• [RECORD EXTRACTS]
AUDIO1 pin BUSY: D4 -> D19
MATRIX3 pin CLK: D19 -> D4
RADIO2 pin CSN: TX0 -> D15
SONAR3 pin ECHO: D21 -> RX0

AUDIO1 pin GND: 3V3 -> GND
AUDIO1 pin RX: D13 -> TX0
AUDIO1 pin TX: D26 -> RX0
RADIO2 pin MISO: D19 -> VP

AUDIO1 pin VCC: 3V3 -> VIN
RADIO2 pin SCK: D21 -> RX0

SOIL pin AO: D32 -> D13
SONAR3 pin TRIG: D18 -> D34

• [EXERCISE DETAILS]
Could you reproduce the lines above, from the one that holds "MATRIX3 pin CLK: D19 -> D4" through the last, exactly as they stand?

• [PROBLEM SOLUTION]
MATRIX3 pin CLK: D19 -> D4
RADIO2 pin CSN: TX0 -> D15
SONAR3 pin ECHO: D21 -> RX0

AUDIO1 pin GND: 3V3 -> GND
AUDIO1 pin RX: D13 -> TX0
AUDIO1 pin TX: D26 -> RX0
RADIO2 pin MISO: D19 -> VP

AUDIO1 pin VCC: 3V3 -> VIN
RADIO2 pin SCK: D21 -> RX0

SOIL pin AO: D32 -> D13
SONAR3 pin TRIG: D18 -> D34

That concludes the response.